§ TASK BRIEF
From top to bottom, print the listing word for word and skip any pictures it contains.

§ STORED DATA
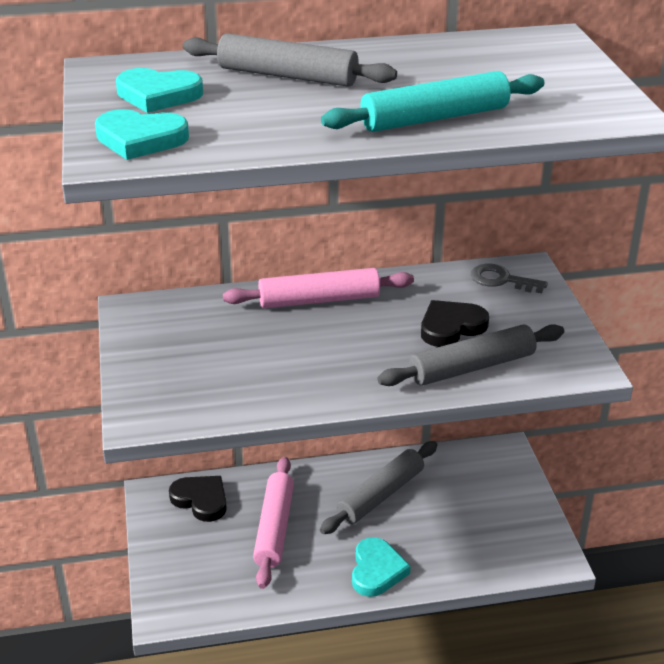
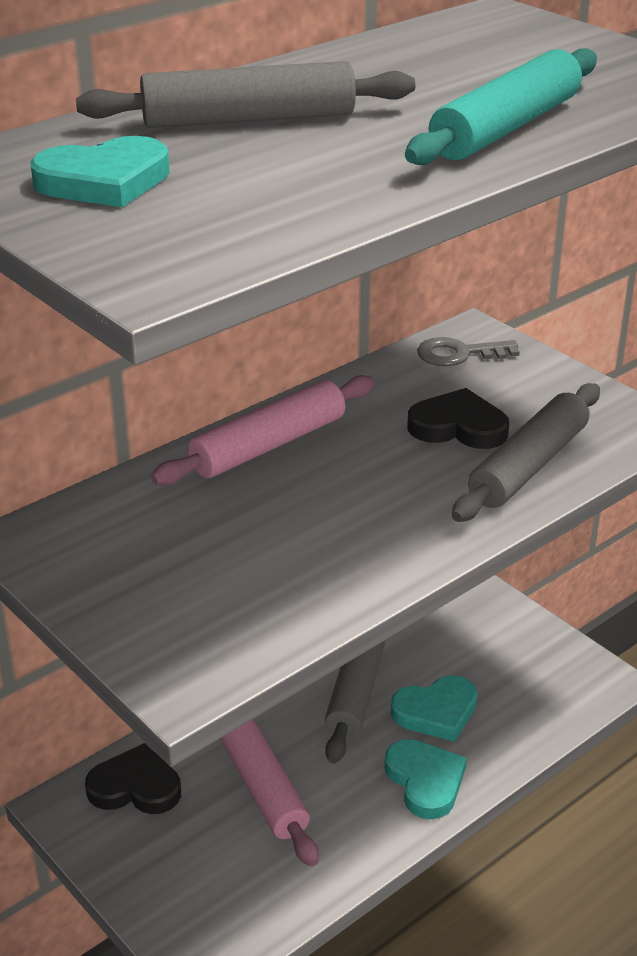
camera: 30 degrees left, 0 degrees up
(140, 139) = (165, 243): turquoise heart -> turquoise heart (436, 712)
(451, 327) = (458, 427): black heart -> black heart turned 75 degrees clockwise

§ REPLY
camera: 30 degrees left, 0 degrees up
(140, 139) = (165, 243): turquoise heart -> turquoise heart (436, 712)
(451, 327) = (458, 427): black heart -> black heart turned 75 degrees clockwise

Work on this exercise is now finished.